AVAILABLE RECORDS:
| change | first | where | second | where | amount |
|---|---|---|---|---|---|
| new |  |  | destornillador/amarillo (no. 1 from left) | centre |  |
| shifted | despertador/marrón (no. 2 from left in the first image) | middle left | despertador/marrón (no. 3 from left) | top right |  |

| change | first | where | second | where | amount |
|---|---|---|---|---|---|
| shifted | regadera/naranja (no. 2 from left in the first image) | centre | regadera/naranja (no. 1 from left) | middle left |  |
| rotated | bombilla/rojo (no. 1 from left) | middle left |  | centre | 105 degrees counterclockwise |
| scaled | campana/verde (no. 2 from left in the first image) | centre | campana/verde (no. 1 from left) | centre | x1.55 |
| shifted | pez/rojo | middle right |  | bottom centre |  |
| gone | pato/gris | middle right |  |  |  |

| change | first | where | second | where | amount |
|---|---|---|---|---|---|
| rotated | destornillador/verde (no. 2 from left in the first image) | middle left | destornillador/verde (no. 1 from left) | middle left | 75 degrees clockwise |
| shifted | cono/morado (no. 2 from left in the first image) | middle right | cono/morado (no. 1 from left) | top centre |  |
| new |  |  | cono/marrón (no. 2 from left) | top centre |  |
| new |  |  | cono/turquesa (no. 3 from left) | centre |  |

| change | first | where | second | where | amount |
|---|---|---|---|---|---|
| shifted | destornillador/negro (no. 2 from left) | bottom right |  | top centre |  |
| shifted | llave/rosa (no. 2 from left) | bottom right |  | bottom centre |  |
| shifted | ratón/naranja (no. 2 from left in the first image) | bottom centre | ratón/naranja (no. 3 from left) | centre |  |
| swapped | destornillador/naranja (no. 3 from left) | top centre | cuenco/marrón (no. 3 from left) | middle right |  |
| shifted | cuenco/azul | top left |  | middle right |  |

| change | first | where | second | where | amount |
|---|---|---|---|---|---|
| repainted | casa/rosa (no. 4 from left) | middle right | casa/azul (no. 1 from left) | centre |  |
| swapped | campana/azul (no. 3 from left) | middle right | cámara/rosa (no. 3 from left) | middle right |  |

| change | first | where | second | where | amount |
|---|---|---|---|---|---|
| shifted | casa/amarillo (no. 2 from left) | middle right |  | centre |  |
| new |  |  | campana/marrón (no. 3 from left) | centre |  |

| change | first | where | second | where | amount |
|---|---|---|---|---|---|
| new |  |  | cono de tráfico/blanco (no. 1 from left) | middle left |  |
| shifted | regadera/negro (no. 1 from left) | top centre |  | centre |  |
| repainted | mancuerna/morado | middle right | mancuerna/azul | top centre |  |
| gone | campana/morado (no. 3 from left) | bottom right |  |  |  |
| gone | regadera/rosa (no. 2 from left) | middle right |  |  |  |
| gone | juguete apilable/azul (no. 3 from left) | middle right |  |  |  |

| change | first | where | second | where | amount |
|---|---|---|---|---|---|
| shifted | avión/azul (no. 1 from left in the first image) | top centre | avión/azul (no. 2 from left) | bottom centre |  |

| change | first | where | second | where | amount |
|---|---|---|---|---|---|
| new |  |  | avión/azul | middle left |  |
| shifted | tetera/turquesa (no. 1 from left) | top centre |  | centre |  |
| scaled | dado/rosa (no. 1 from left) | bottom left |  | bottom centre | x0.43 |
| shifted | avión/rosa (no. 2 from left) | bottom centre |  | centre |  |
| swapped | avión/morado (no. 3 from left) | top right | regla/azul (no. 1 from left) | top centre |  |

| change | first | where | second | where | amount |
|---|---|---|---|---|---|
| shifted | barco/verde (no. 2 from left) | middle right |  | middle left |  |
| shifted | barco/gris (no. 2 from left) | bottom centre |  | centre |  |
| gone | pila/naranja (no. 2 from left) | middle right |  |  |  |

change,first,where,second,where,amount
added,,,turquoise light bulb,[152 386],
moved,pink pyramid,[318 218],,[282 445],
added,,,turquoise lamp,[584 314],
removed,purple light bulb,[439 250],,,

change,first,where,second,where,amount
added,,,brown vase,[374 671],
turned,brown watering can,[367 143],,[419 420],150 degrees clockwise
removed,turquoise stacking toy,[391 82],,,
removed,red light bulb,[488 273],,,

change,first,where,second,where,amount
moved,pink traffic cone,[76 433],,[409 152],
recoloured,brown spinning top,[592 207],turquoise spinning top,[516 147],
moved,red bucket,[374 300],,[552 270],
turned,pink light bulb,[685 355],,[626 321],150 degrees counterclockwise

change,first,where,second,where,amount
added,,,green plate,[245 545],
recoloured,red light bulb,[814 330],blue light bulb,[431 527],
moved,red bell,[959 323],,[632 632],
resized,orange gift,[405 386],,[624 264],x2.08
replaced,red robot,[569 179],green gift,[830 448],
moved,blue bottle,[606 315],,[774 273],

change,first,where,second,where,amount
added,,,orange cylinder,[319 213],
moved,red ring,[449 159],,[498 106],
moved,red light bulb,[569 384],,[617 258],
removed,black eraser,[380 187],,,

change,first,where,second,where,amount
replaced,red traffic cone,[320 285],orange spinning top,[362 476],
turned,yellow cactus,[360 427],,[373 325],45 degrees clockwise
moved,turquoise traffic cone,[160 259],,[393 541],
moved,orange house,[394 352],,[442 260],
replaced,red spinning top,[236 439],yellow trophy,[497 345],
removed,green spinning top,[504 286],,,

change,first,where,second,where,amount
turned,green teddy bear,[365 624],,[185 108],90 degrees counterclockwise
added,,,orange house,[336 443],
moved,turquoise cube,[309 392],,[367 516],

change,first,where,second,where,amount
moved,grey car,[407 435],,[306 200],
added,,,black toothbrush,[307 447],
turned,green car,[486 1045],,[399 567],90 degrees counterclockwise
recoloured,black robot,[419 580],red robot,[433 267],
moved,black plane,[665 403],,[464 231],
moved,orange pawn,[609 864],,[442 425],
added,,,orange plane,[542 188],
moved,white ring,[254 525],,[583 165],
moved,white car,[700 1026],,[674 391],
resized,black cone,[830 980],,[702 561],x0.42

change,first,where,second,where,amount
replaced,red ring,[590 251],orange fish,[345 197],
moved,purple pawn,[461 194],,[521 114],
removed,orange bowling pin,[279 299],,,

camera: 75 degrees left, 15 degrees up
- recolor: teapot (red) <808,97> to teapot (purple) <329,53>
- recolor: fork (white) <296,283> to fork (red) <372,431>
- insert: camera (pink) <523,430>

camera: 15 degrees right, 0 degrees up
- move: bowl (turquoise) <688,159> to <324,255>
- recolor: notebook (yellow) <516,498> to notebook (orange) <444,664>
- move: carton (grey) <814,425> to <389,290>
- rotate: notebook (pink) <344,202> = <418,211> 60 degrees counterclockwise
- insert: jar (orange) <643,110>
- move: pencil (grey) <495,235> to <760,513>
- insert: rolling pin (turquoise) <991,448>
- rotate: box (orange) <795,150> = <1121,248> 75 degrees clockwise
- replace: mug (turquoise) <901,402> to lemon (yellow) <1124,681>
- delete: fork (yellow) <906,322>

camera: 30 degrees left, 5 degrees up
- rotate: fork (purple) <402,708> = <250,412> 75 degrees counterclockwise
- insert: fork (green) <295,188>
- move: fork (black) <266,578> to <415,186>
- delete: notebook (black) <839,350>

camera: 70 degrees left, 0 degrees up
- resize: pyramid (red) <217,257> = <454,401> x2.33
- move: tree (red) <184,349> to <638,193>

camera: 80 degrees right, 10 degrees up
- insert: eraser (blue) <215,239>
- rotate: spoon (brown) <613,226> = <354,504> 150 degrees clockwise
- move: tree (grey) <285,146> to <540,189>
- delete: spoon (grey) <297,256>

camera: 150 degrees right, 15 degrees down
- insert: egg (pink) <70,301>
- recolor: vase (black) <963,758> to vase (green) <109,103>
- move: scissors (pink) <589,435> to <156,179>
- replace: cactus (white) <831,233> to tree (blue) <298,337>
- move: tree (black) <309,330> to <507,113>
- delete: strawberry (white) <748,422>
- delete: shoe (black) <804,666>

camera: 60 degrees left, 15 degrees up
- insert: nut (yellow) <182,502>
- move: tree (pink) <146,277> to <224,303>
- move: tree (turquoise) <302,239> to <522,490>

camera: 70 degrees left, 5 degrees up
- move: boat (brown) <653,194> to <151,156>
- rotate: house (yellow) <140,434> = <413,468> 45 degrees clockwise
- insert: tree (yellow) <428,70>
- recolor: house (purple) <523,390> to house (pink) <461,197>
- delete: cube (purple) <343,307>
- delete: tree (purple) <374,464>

EXERCISE BRIEF:
Copy verbatim, from the listing above, each line from the one containing "recoloured,black robot,[419 580],red" down to the one containing "- insert: camera (pink) <523,430>", inclusive.

REPLY TO THE EXERCISE:
recoloured,black robot,[419 580],red robot,[433 267],
moved,black plane,[665 403],,[464 231],
moved,orange pawn,[609 864],,[442 425],
added,,,orange plane,[542 188],
moved,white ring,[254 525],,[583 165],
moved,white car,[700 1026],,[674 391],
resized,black cone,[830 980],,[702 561],x0.42

change,first,where,second,where,amount
replaced,red ring,[590 251],orange fish,[345 197],
moved,purple pawn,[461 194],,[521 114],
removed,orange bowling pin,[279 299],,,

camera: 75 degrees left, 15 degrees up
- recolor: teapot (red) <808,97> to teapot (purple) <329,53>
- recolor: fork (white) <296,283> to fork (red) <372,431>
- insert: camera (pink) <523,430>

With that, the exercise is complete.